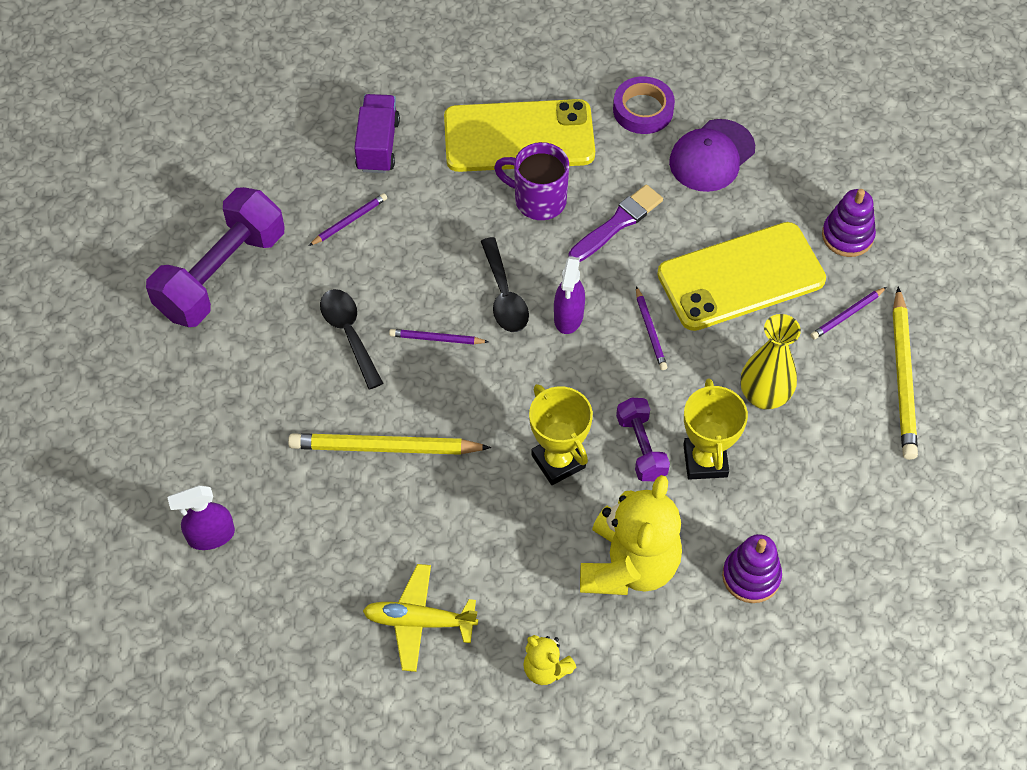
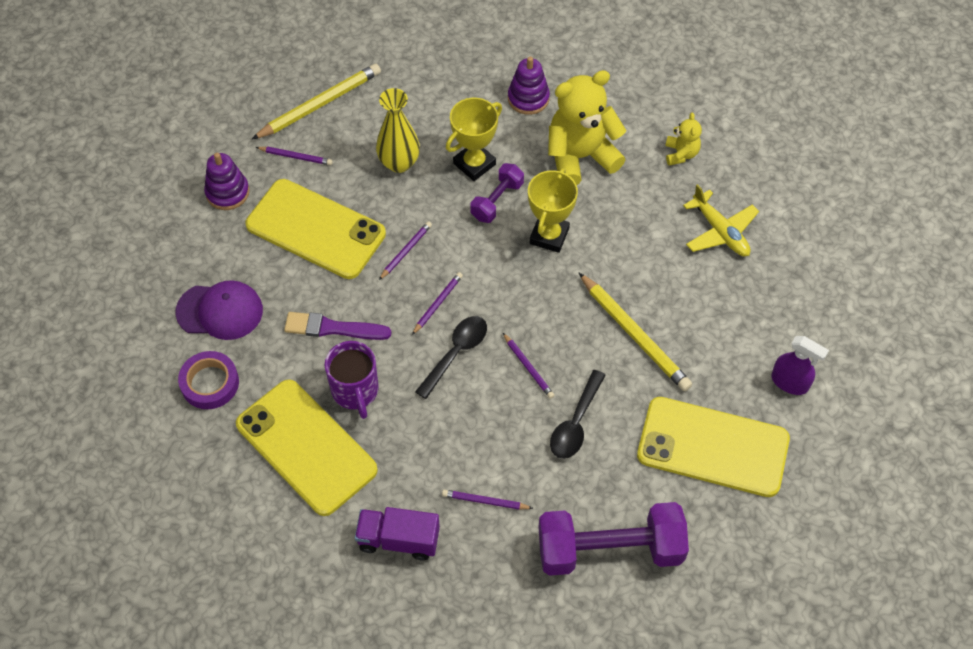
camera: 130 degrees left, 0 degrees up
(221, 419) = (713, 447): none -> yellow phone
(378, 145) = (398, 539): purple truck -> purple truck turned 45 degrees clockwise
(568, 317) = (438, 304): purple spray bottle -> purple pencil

Required work:
Set the listing down in full and exactly. Pictures within it should not appear in the copy.

Solution:
camera: 130 degrees left, 0 degrees up
(221, 419) = (713, 447): none -> yellow phone
(378, 145) = (398, 539): purple truck -> purple truck turned 45 degrees clockwise
(568, 317) = (438, 304): purple spray bottle -> purple pencil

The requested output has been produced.